Object state comparisons
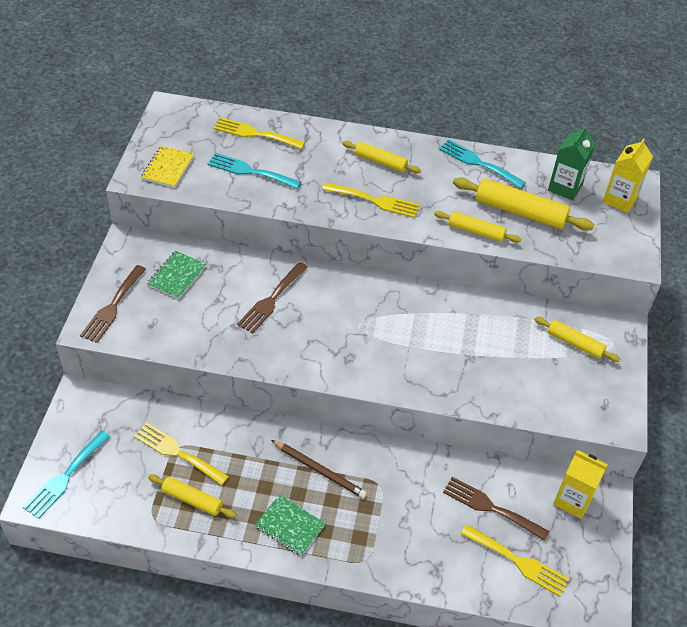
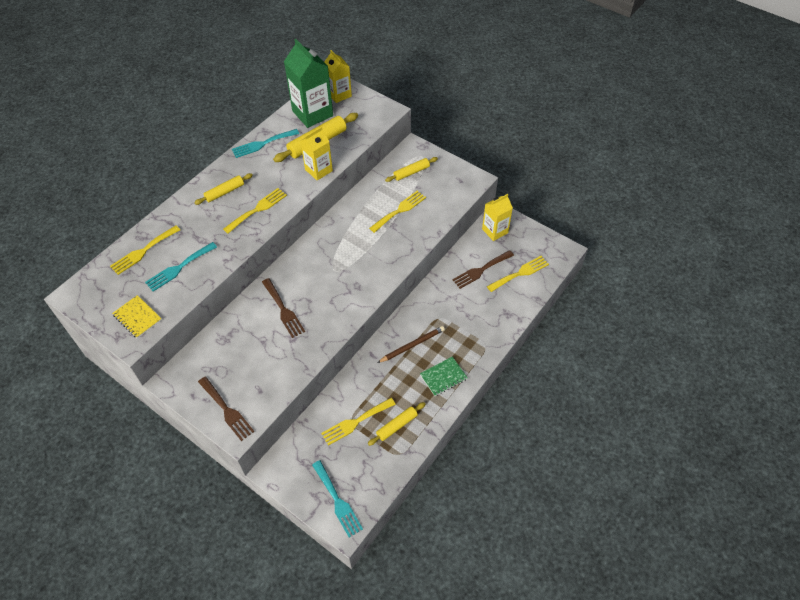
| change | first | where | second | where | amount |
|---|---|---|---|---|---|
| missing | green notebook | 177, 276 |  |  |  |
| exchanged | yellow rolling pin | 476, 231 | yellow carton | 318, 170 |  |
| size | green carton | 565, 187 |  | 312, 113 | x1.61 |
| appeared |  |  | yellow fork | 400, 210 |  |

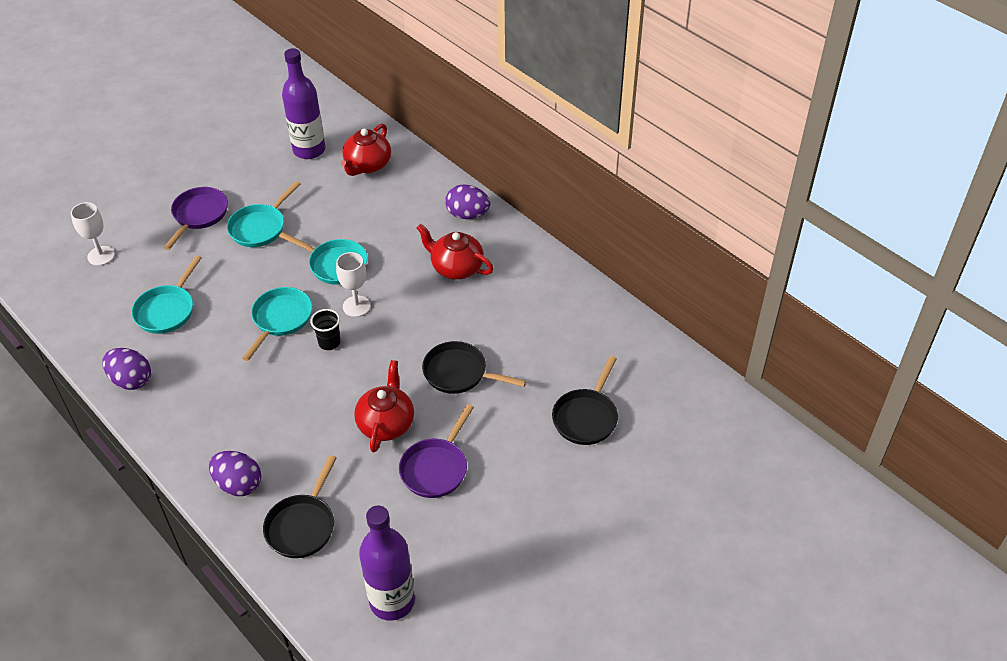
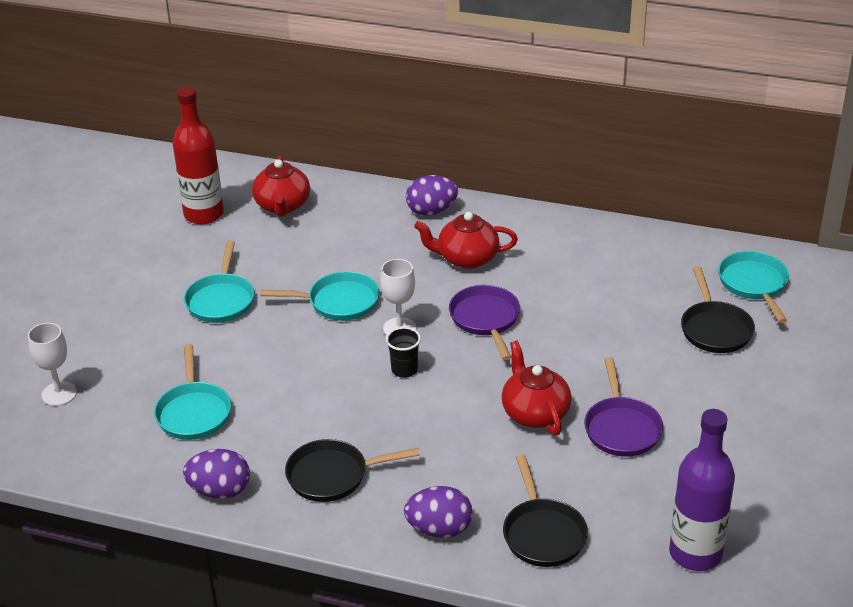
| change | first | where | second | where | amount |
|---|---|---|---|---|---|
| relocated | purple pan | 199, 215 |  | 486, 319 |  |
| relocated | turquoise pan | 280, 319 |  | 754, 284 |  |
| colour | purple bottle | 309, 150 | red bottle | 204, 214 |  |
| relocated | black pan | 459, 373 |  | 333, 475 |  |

> **YOUR OBJECTIVE**:
A faithful copy of all the data above, without its pictures, is the expected result.

> **YOUR SOLUTION**:
| change | first | where | second | where | amount |
|---|---|---|---|---|---|
| missing | green notebook | 177, 276 |  |  |  |
| exchanged | yellow rolling pin | 476, 231 | yellow carton | 318, 170 |  |
| size | green carton | 565, 187 |  | 312, 113 | x1.61 |
| appeared |  |  | yellow fork | 400, 210 |  |

| change | first | where | second | where | amount |
|---|---|---|---|---|---|
| relocated | purple pan | 199, 215 |  | 486, 319 |  |
| relocated | turquoise pan | 280, 319 |  | 754, 284 |  |
| colour | purple bottle | 309, 150 | red bottle | 204, 214 |  |
| relocated | black pan | 459, 373 |  | 333, 475 |  |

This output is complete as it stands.